**DESCRIPTION OF THE TASK**
Everything from the line with "(676, 242) = (755, 282): yellow" to the last line of the material below is what to reproduce, exactly and with no other lines.
:::::
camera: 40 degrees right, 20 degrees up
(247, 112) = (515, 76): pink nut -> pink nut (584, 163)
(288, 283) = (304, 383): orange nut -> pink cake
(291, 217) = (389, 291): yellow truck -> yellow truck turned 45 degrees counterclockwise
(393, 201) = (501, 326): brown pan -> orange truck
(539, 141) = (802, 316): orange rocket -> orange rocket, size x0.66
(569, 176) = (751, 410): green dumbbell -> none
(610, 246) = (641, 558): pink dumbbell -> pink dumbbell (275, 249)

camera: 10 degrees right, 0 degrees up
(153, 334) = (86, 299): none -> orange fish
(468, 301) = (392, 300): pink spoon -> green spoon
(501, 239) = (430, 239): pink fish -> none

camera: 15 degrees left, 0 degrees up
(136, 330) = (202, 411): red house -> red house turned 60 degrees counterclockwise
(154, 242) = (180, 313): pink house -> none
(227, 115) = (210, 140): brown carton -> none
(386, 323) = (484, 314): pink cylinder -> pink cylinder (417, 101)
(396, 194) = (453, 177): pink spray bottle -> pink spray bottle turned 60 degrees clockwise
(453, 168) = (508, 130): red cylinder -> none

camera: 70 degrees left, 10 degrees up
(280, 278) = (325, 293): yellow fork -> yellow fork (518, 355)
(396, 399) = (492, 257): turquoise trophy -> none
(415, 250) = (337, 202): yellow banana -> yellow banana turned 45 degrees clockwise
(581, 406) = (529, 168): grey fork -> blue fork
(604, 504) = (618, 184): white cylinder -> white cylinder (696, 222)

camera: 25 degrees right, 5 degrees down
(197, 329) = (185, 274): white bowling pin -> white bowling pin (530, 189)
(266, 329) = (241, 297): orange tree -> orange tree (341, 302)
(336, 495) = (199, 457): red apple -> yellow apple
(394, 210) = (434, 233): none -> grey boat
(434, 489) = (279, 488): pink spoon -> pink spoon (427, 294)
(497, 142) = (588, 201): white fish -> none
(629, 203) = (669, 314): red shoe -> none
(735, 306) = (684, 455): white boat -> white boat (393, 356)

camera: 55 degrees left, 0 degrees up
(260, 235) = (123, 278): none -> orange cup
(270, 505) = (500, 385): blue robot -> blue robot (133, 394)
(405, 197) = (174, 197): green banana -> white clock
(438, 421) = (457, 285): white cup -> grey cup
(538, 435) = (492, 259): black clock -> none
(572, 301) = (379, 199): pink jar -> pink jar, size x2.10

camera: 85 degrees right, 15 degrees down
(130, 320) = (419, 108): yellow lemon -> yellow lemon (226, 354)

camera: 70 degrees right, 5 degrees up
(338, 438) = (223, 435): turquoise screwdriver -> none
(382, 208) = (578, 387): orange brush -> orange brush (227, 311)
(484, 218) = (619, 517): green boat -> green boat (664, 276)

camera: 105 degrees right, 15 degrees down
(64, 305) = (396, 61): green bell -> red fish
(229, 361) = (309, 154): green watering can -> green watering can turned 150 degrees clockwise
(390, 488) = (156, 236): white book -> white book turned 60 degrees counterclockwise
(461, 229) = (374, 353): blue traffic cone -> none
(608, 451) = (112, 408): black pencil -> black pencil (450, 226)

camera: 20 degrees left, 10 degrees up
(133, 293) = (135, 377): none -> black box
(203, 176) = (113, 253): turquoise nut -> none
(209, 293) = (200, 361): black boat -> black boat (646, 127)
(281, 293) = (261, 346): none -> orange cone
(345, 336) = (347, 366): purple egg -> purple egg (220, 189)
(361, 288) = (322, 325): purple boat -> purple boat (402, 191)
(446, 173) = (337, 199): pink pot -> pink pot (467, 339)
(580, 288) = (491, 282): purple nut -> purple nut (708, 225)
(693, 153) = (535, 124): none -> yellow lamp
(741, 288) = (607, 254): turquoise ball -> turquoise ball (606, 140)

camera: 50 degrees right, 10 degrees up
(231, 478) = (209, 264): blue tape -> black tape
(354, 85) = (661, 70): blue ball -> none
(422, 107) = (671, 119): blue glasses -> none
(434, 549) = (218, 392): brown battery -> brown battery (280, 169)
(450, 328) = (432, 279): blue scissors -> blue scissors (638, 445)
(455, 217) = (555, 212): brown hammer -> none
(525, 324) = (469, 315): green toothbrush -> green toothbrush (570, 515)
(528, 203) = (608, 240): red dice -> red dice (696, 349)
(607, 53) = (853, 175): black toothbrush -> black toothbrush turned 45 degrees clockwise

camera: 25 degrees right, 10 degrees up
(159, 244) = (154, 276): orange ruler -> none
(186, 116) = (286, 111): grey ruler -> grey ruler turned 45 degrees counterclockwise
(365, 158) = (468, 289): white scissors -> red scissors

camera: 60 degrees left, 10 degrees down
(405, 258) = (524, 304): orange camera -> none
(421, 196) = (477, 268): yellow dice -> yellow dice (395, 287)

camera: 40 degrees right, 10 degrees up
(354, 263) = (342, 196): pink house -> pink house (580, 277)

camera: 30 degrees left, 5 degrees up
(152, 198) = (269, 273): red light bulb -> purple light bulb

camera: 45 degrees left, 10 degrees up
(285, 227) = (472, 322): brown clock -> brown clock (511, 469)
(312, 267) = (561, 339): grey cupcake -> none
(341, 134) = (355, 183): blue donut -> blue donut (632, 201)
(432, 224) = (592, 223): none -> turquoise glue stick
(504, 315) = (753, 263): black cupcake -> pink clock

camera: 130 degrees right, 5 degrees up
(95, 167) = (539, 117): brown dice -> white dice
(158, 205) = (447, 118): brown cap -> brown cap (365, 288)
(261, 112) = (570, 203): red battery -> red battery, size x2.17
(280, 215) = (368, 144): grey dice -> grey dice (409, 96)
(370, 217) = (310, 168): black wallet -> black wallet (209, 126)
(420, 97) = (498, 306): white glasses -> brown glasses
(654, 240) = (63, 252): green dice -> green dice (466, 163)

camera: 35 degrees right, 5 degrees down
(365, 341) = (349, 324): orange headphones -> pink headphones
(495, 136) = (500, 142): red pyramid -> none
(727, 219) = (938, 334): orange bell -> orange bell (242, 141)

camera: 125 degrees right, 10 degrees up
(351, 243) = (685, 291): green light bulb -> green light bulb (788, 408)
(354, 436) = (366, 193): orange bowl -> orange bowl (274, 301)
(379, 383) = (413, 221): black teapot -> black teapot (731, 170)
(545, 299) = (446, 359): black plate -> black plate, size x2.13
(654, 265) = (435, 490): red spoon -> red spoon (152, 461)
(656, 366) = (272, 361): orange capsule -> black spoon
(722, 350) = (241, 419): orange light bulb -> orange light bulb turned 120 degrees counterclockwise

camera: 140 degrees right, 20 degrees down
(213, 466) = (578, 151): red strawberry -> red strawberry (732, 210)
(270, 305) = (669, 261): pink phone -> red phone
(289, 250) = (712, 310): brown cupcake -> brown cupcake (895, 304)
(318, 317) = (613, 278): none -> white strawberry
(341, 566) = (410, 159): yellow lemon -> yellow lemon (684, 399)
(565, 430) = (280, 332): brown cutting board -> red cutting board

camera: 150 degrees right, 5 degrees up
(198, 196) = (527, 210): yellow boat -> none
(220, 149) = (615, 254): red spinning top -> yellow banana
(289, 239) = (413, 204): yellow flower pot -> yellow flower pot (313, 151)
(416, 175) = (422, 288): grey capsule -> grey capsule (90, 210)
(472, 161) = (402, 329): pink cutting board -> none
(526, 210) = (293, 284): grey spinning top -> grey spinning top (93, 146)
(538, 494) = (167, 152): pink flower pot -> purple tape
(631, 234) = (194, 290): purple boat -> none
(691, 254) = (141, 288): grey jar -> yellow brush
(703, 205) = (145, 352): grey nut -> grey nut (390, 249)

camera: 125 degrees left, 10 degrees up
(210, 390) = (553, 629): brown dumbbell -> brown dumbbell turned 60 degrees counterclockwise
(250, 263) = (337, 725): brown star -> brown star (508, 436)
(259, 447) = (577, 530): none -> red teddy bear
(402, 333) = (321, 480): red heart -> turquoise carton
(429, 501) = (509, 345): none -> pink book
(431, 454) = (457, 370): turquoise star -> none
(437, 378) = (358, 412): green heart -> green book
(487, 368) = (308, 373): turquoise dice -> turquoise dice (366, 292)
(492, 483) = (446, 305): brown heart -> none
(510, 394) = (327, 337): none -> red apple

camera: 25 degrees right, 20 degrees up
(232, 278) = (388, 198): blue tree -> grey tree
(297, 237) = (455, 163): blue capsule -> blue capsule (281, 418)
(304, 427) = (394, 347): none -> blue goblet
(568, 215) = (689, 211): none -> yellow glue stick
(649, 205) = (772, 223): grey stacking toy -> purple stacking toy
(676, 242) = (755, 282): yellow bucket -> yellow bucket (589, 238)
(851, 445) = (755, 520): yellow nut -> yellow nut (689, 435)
:::::
**SOLUTION TO THE PROBLEM**
(676, 242) = (755, 282): yellow bucket -> yellow bucket (589, 238)
(851, 445) = (755, 520): yellow nut -> yellow nut (689, 435)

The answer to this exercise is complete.